Directions for this task =>
An exact copy of the lines from the one containing "Someone swapped the bouton" through the end of the material is all that is wanted; transcribe only those.

Data to use =>
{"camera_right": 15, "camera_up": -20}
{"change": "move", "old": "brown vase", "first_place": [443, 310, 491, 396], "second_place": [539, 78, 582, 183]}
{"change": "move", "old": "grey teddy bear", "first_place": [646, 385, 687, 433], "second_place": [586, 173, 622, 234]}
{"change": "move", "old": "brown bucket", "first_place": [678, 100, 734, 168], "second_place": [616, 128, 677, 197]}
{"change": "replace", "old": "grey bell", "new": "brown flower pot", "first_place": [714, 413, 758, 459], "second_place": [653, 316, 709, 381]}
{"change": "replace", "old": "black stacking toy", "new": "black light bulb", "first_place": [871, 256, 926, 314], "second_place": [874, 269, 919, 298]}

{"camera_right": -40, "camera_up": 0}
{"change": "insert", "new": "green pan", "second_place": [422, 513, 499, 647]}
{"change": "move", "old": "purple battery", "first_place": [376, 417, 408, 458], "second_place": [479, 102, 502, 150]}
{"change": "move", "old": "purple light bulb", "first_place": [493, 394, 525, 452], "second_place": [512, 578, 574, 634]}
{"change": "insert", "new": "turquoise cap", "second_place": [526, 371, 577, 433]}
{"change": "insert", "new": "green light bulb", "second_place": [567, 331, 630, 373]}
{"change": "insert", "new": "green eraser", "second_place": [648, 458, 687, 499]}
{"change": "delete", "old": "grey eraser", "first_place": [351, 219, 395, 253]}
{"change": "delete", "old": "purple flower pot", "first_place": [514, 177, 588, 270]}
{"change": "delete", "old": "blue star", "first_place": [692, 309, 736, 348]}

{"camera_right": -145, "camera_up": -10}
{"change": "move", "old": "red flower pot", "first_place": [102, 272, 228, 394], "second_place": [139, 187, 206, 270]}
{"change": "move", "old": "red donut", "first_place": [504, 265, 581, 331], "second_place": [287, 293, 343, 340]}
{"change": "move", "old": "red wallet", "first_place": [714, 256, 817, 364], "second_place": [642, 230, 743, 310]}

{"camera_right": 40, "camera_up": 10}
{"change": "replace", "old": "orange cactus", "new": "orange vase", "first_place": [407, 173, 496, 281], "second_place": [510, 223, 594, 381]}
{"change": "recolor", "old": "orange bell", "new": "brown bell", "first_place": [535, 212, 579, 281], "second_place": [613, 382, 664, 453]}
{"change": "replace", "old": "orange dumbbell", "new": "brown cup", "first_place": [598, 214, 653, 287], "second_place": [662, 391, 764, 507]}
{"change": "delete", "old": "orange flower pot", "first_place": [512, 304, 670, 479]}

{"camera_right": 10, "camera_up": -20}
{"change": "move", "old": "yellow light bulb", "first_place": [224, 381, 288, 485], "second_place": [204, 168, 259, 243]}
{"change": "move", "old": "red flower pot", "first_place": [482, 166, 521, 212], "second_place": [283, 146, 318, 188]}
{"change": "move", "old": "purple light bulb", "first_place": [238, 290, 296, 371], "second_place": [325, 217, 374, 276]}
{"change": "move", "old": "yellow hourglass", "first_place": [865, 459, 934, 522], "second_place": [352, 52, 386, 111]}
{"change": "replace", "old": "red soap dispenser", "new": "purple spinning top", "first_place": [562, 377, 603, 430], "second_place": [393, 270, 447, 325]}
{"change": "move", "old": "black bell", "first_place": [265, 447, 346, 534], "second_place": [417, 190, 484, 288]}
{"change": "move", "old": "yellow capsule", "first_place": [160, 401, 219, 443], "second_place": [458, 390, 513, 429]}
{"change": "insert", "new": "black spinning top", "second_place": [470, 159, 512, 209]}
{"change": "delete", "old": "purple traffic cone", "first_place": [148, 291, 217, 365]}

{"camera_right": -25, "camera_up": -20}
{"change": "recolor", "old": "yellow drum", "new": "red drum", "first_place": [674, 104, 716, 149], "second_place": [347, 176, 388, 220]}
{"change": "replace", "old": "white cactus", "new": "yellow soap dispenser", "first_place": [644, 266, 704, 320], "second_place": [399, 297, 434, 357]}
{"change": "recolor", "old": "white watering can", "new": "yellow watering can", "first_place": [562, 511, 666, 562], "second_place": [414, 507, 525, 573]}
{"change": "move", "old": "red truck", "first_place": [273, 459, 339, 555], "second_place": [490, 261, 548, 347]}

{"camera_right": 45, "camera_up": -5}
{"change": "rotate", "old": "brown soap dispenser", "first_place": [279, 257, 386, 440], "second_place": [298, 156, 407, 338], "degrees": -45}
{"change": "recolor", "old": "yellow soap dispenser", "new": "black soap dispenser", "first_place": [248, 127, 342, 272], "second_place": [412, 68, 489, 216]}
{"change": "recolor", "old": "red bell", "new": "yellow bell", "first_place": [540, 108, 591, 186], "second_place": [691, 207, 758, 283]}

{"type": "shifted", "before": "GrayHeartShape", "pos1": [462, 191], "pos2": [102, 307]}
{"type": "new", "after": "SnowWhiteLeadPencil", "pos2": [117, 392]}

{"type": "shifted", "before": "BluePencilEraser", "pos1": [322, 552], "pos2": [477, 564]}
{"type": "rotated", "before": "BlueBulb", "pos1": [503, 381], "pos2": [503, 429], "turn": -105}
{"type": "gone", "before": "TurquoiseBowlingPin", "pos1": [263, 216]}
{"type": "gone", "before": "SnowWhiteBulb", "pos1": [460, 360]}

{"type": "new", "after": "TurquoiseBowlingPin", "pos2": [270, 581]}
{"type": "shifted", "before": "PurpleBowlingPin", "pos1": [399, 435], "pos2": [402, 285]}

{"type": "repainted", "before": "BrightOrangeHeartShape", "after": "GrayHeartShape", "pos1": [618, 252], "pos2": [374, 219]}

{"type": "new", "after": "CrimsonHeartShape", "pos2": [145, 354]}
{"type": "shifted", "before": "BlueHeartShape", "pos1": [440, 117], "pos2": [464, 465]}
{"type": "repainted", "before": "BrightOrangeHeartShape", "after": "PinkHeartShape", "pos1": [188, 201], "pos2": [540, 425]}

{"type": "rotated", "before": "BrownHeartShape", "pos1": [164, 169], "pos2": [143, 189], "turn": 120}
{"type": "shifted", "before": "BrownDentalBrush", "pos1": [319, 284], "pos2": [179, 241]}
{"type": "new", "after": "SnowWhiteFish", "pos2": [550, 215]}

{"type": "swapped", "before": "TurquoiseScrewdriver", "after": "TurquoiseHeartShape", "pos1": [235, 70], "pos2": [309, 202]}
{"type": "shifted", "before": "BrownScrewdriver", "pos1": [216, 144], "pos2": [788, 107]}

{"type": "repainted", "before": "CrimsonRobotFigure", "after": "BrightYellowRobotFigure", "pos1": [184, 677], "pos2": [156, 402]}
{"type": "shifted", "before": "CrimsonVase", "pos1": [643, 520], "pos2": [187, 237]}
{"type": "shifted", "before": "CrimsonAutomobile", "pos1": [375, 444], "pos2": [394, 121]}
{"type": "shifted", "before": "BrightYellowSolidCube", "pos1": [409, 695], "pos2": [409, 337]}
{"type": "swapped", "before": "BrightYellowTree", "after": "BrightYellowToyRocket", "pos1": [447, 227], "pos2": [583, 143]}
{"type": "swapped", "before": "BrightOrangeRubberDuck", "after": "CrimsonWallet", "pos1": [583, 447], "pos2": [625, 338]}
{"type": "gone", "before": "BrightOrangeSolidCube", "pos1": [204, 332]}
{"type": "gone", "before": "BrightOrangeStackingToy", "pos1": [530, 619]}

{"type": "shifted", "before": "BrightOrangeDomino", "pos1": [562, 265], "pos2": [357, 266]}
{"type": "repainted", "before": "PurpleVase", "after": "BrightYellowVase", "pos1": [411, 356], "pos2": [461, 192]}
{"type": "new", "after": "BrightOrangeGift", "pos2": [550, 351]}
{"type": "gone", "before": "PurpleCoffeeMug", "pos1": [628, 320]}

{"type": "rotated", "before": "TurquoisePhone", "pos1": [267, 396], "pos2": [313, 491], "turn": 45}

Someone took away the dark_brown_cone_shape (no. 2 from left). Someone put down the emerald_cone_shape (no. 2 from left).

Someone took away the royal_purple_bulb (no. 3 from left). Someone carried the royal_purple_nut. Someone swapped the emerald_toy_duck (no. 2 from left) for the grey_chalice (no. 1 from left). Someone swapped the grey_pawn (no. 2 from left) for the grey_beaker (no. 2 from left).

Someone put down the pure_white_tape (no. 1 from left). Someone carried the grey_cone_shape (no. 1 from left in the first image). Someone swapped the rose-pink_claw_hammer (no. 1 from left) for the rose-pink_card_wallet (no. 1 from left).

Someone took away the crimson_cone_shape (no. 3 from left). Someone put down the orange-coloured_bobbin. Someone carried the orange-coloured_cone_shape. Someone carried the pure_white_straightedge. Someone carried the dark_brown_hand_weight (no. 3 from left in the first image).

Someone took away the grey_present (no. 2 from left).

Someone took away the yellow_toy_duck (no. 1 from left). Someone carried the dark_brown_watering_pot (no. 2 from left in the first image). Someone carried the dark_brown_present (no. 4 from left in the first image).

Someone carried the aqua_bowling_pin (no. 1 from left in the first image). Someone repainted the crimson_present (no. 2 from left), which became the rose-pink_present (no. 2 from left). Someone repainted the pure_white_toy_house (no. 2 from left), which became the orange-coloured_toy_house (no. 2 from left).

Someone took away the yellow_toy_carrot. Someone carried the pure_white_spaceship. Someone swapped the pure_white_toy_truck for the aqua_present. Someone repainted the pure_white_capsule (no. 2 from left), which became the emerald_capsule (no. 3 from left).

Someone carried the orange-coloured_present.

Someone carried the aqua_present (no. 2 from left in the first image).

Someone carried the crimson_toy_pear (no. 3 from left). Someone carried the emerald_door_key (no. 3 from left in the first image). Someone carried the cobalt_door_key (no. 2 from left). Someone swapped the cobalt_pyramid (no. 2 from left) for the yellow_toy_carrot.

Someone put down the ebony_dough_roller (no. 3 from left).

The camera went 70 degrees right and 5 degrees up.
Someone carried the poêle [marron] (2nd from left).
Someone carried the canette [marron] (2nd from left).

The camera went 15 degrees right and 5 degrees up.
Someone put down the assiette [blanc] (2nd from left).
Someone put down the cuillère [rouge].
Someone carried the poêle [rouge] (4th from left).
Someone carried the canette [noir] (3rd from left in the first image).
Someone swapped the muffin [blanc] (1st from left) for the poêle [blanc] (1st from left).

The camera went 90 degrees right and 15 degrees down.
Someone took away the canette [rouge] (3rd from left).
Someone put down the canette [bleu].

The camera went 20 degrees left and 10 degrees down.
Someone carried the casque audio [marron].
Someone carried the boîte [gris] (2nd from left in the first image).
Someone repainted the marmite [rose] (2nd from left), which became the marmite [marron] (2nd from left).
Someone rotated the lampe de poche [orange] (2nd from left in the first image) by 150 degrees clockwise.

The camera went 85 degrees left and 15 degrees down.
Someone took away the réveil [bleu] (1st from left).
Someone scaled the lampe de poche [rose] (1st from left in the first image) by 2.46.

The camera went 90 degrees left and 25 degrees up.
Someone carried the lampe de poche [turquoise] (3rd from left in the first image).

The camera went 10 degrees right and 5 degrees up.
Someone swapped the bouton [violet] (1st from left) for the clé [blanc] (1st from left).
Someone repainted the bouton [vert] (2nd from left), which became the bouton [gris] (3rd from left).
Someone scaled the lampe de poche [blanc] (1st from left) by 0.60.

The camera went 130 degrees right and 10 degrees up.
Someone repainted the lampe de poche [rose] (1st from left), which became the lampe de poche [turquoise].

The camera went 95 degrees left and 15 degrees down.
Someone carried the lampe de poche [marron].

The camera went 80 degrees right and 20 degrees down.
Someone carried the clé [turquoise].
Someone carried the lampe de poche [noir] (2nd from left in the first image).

Solution for this exercise =>
Someone swapped the bouton [violet] (1st from left) for the clé [blanc] (1st from left).
Someone repainted the bouton [vert] (2nd from left), which became the bouton [gris] (3rd from left).
Someone scaled the lampe de poche [blanc] (1st from left) by 0.60.

The camera went 130 degrees right and 10 degrees up.
Someone repainted the lampe de poche [rose] (1st from left), which became the lampe de poche [turquoise].

The camera went 95 degrees left and 15 degrees down.
Someone carried the lampe de poche [marron].

The camera went 80 degrees right and 20 degrees down.
Someone carried the clé [turquoise].
Someone carried the lampe de poche [noir] (2nd from left in the first image).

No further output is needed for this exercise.